Recorded information
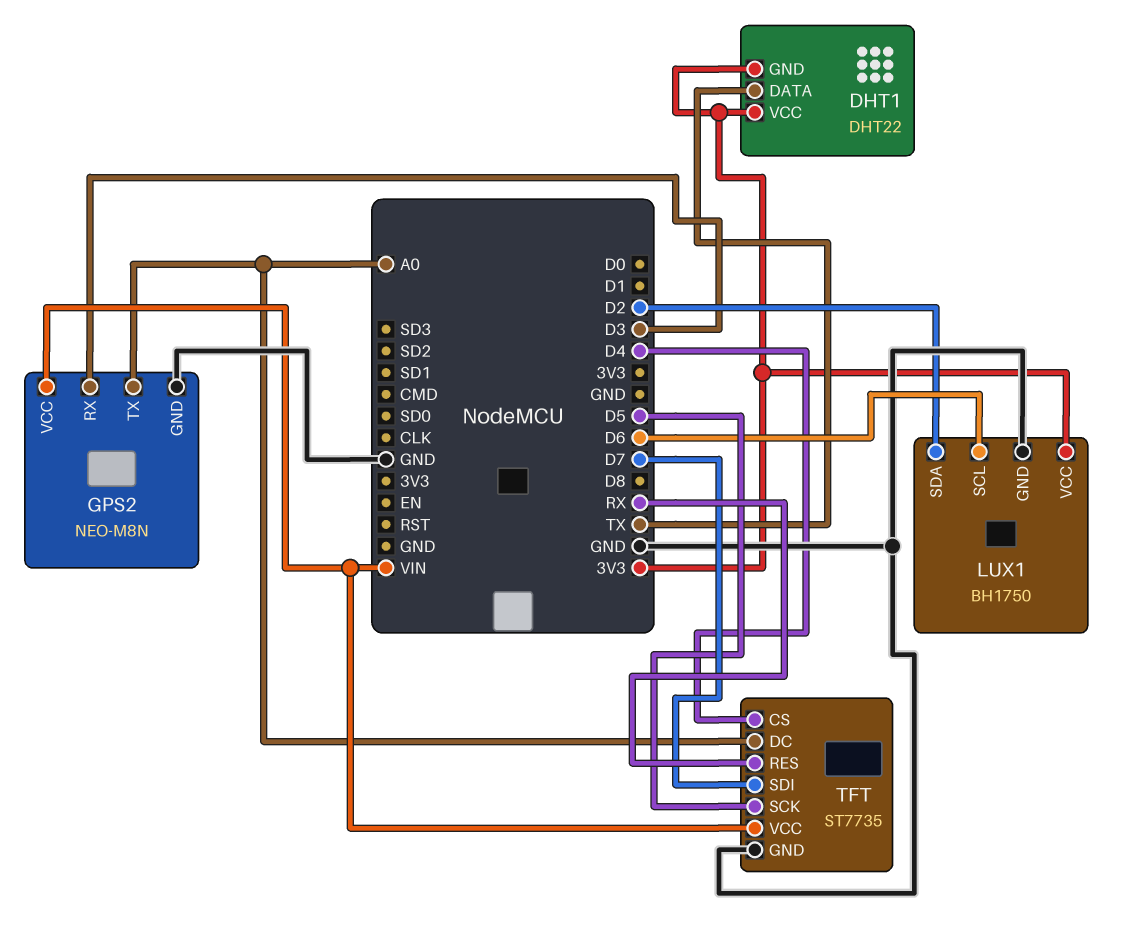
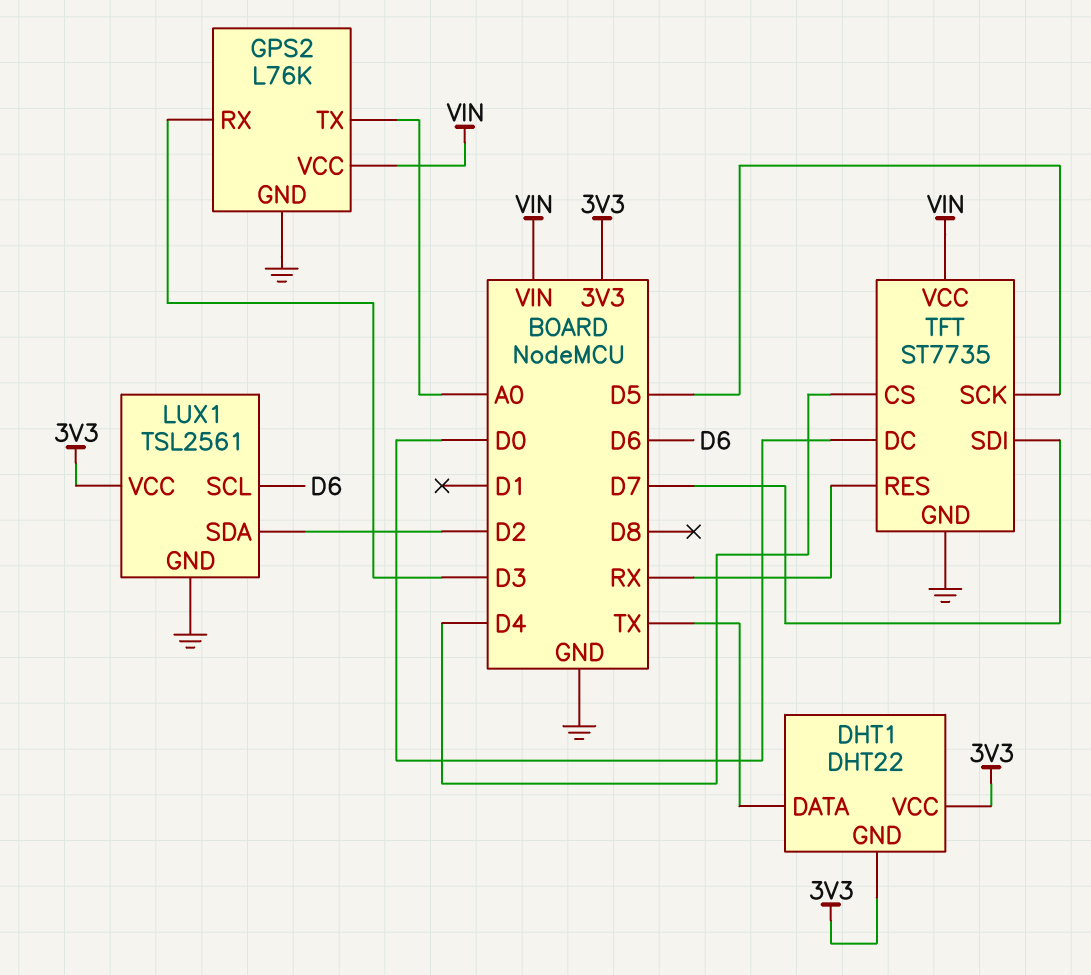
GPS2: NEO-M8N -> L76K
LUX1: BH1750 -> TSL2561
TFT pin DC: A0 -> D0

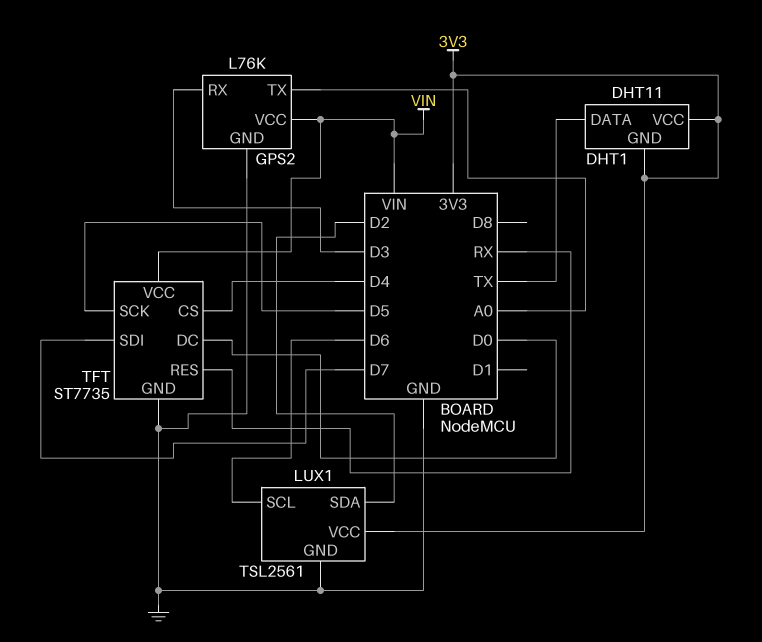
DHT1: DHT22 -> DHT11

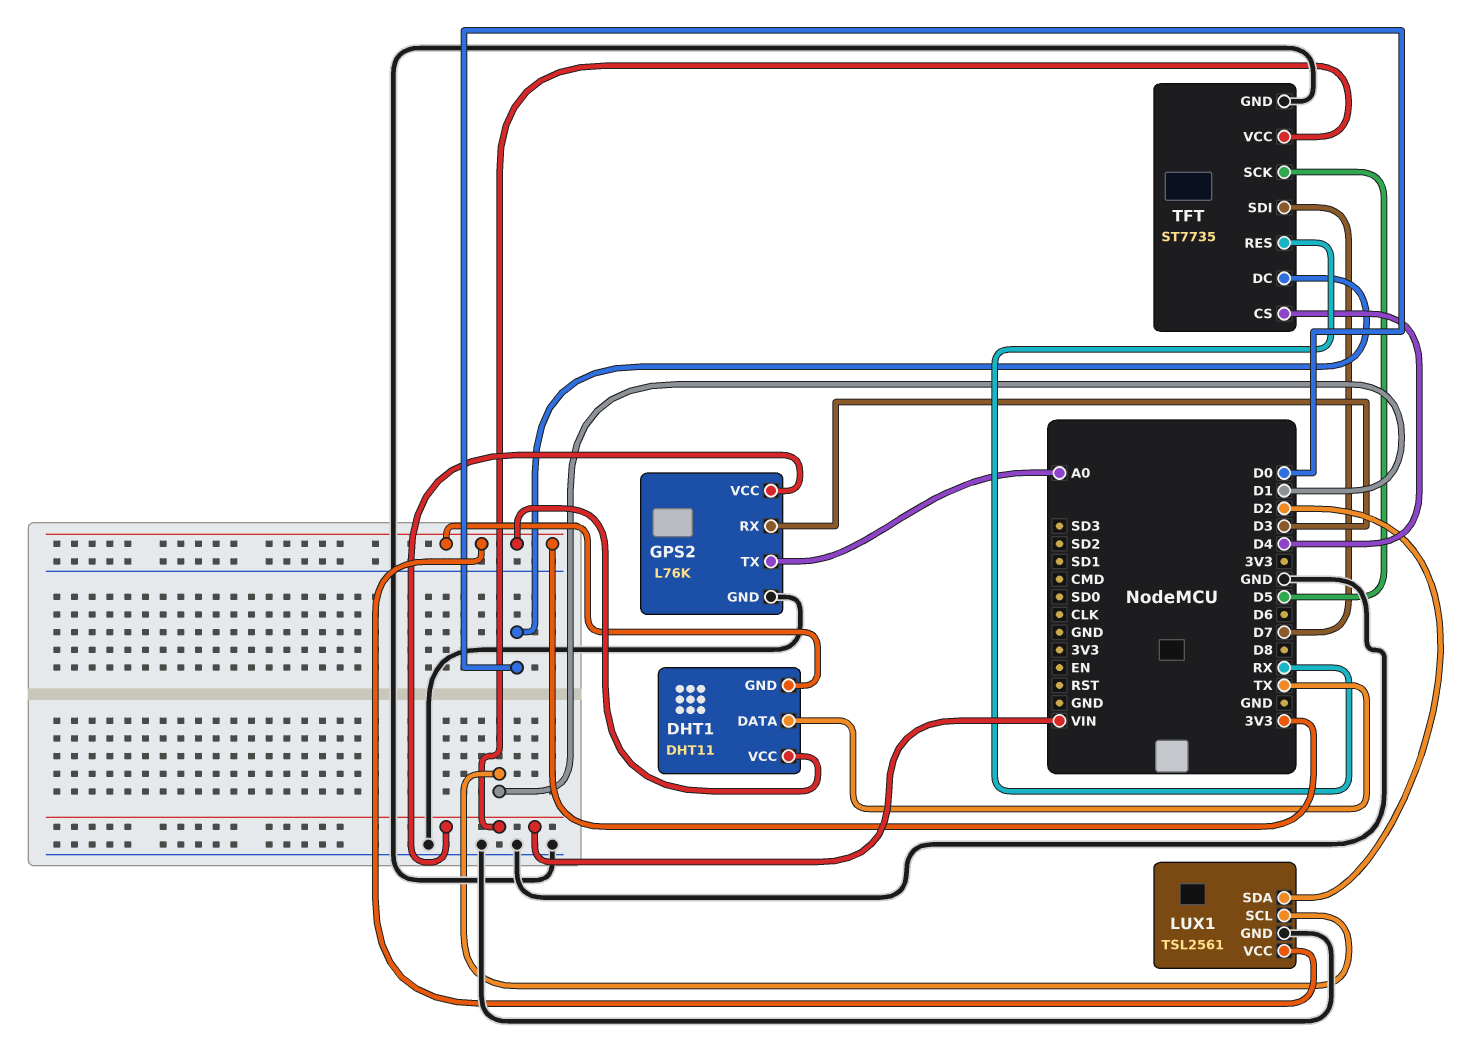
LUX1 pin SCL: D6 -> D1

Exercise objective
Reproduce the material exactly; keep pictures out.

Answer space
GPS2: NEO-M8N -> L76K
LUX1: BH1750 -> TSL2561
TFT pin DC: A0 -> D0

DHT1: DHT22 -> DHT11

LUX1 pin SCL: D6 -> D1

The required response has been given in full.